**RECORDS FOR THE EXERCISE**
Start of Block

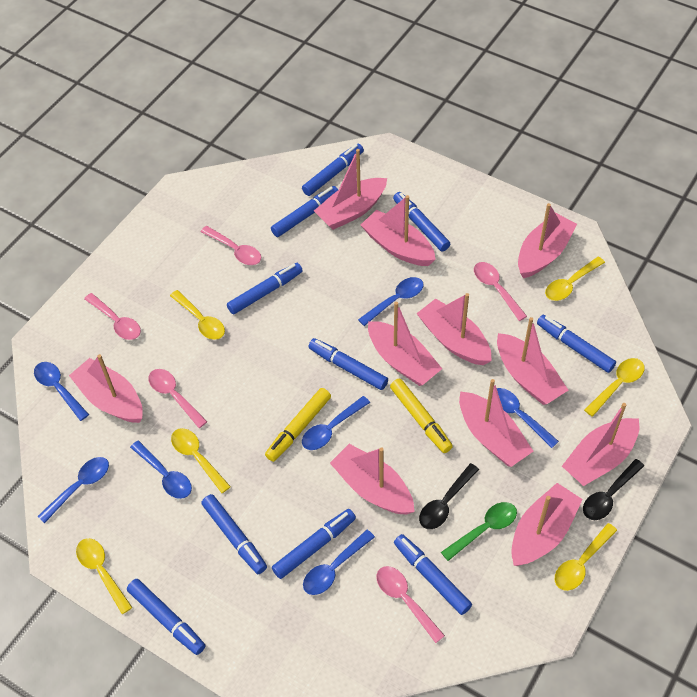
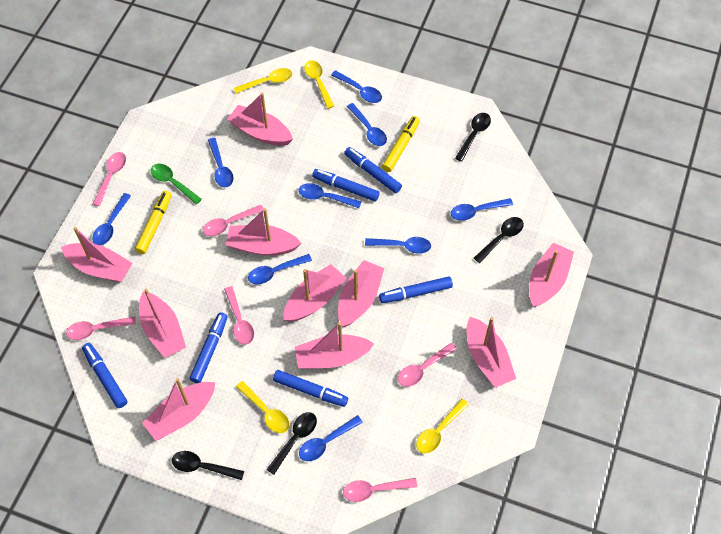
black spoon: 2 -> 4
blue marker: 10 -> 6
blue spoon: 7 -> 9
pink boat: 11 -> 10
pink spoon: 5 -> 6
yellow spoon: 6 -> 4

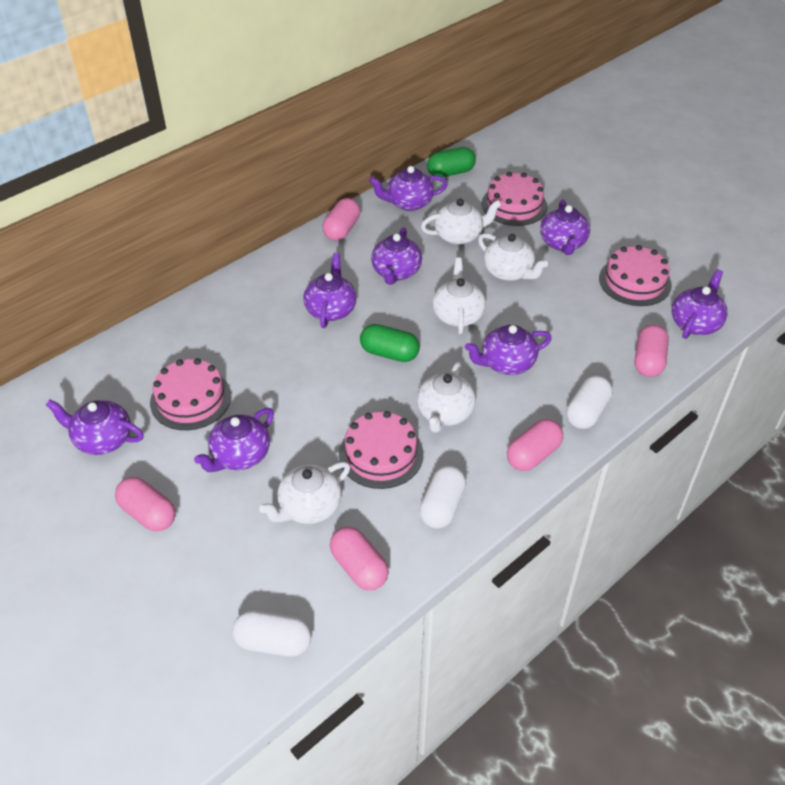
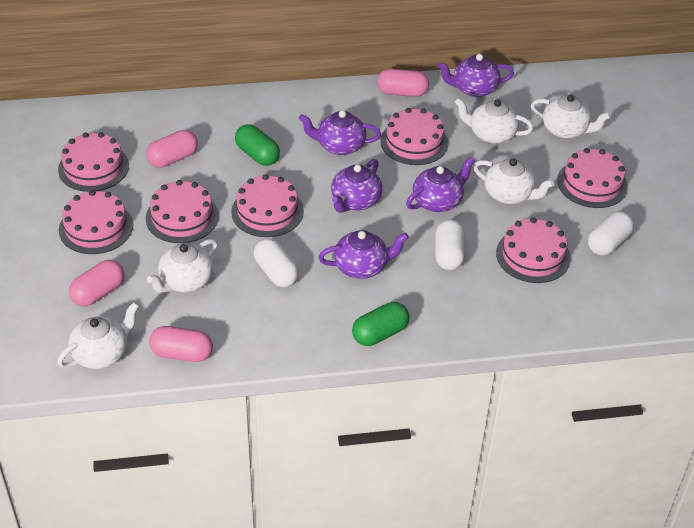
pink cake: 4 -> 7
pink capsule: 5 -> 4
purple teapot: 8 -> 5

End of Block

**TASK DIRECTIONS**
Looking at the records above, say how many of their lines include the word "pink", with no other words.

**RESULT OF THIS EXERCISE**
4